▸ What is needed:
Only these lines of the data below are wanted: the one with "before: pirámide [negro]", the one with "pos1: [399, 252, 24, 36]", and any lines between them, each repeated exactly.
Raw data START
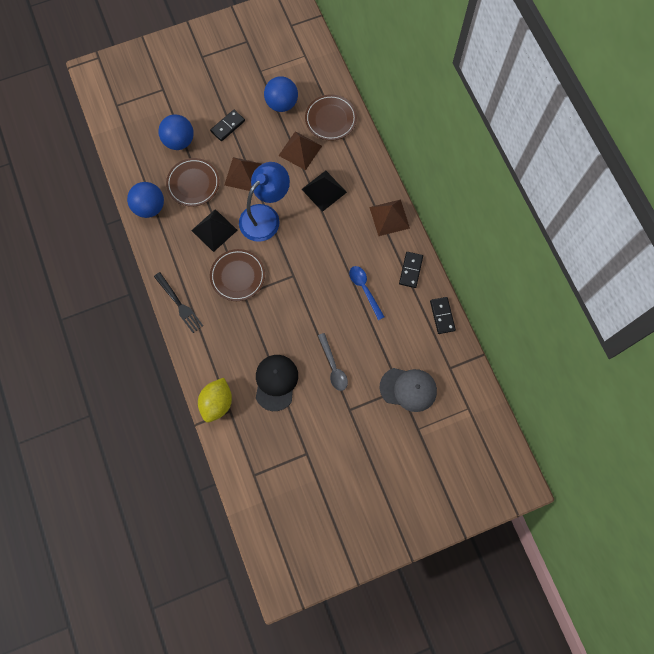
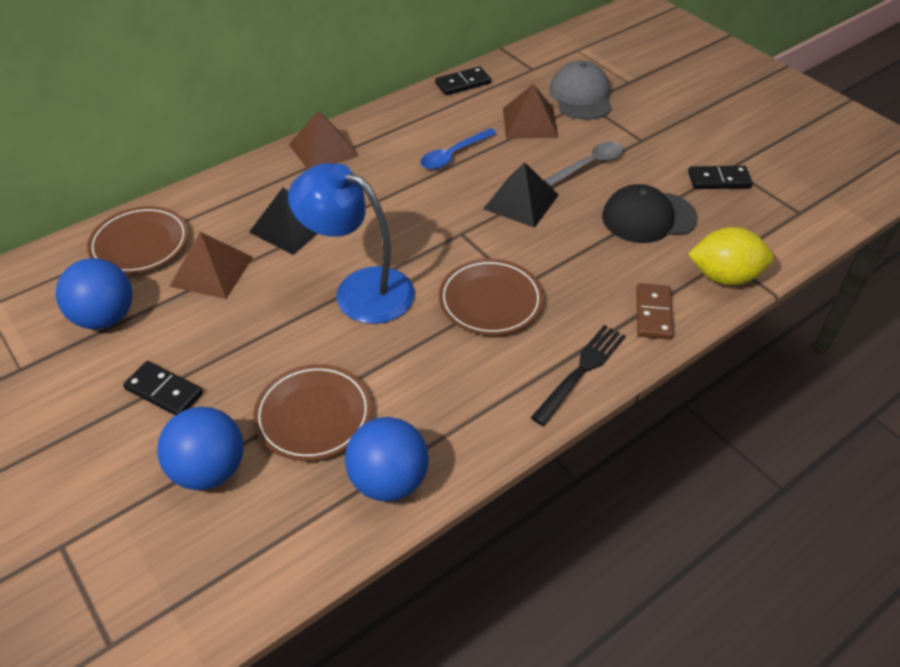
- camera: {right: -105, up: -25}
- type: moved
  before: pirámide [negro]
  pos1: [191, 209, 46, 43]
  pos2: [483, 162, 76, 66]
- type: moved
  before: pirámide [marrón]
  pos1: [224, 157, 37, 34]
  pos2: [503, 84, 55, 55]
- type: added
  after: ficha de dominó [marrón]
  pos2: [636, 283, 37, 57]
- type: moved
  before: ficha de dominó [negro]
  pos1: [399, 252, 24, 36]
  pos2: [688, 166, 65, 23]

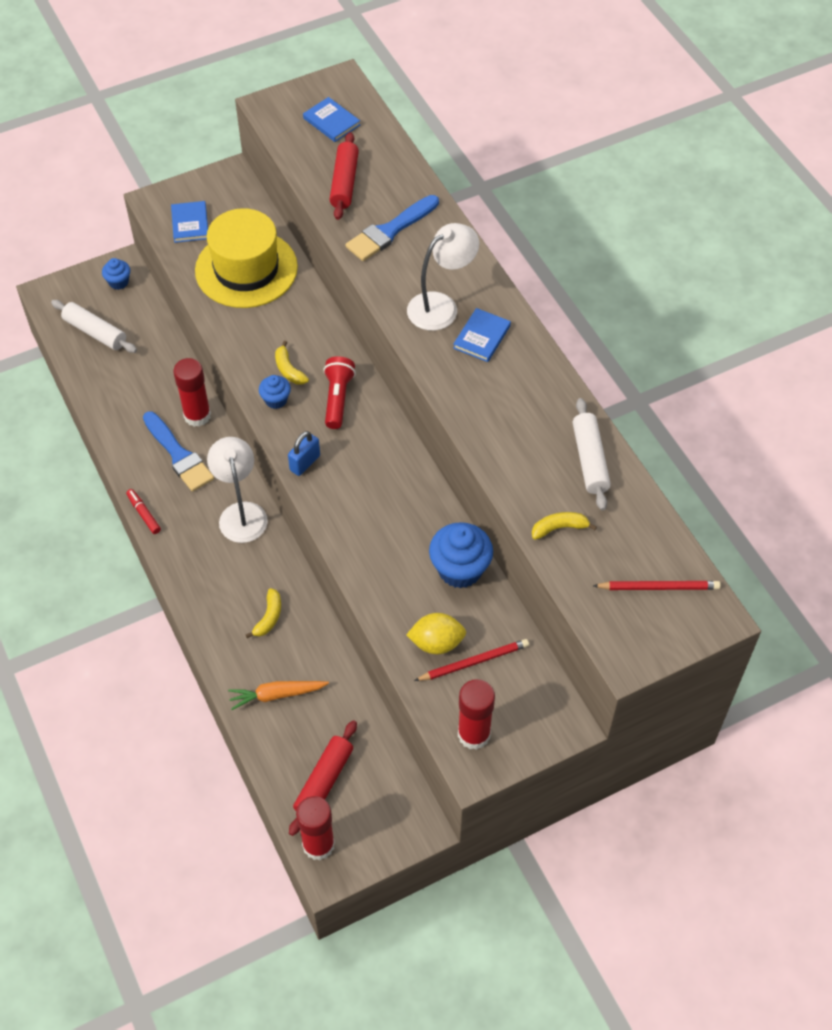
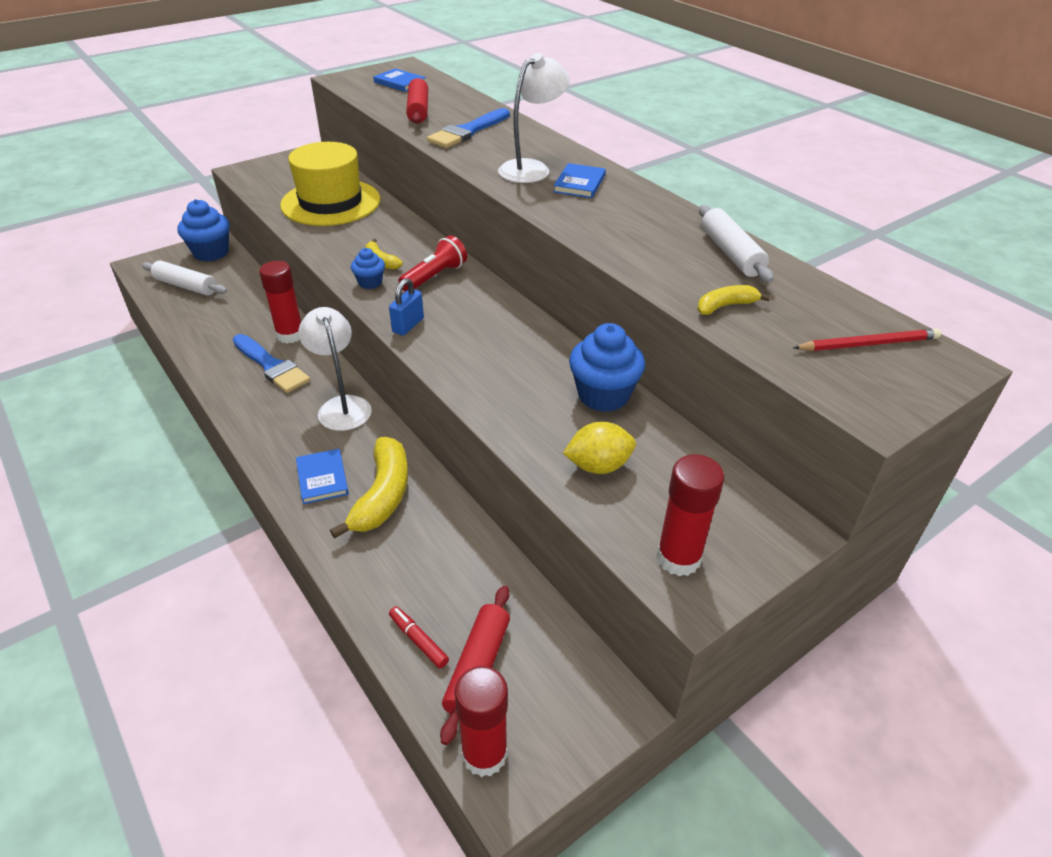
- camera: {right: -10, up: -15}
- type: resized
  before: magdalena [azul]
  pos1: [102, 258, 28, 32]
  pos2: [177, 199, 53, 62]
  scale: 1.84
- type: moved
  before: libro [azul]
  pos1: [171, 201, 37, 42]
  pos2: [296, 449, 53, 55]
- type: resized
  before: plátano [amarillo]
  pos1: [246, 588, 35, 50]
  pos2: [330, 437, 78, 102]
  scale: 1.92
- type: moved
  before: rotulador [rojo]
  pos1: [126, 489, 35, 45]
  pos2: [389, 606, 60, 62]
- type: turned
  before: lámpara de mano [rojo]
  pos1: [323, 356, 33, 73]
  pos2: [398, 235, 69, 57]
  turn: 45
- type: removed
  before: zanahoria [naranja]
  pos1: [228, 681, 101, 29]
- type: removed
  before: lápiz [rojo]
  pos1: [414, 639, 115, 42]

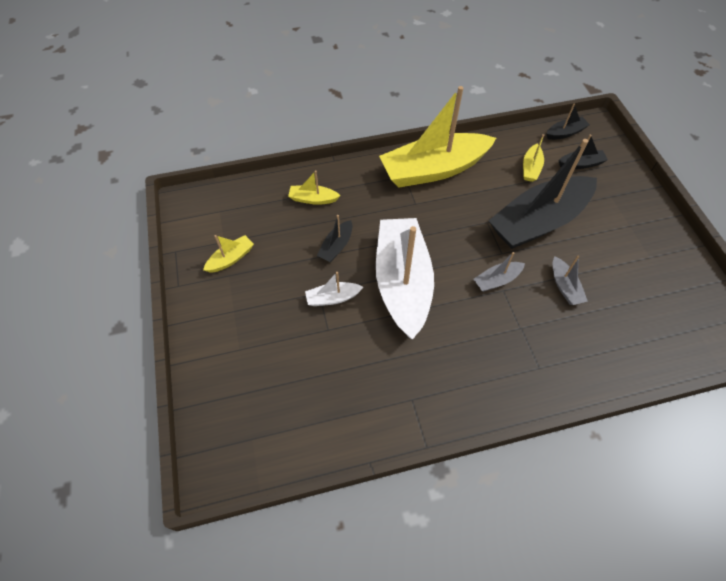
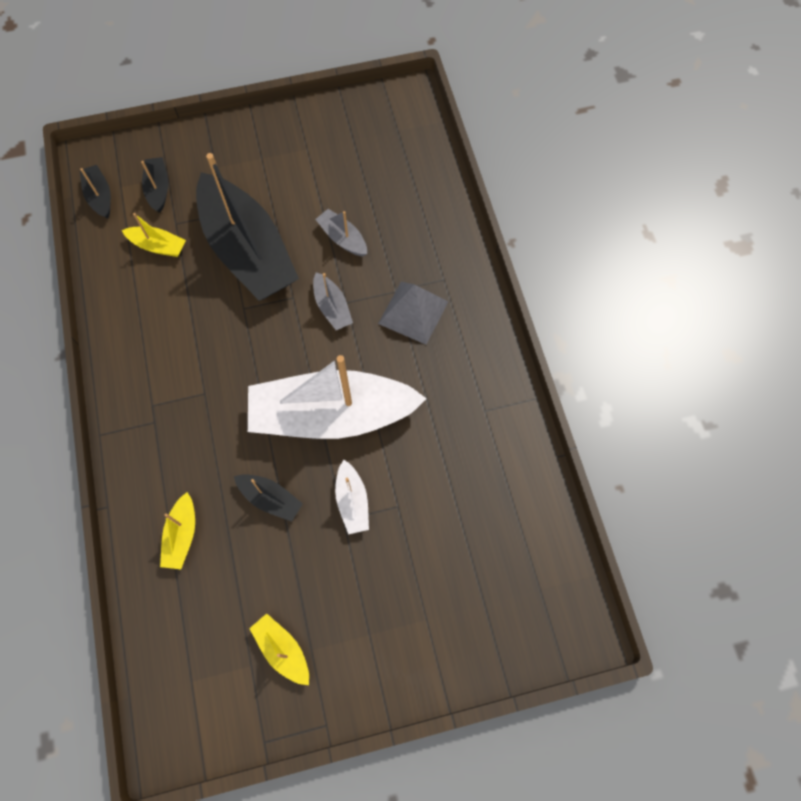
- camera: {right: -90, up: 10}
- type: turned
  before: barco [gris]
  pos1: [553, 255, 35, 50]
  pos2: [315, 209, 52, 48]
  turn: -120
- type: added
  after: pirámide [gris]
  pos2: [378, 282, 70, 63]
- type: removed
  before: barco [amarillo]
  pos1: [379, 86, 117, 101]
Raw data END
▸ Exercise result:
  before: pirámide [negro]
  pos1: [191, 209, 46, 43]
  pos2: [483, 162, 76, 66]
- type: moved
  before: pirámide [marrón]
  pos1: [224, 157, 37, 34]
  pos2: [503, 84, 55, 55]
- type: added
  after: ficha de dominó [marrón]
  pos2: [636, 283, 37, 57]
- type: moved
  before: ficha de dominó [negro]
  pos1: [399, 252, 24, 36]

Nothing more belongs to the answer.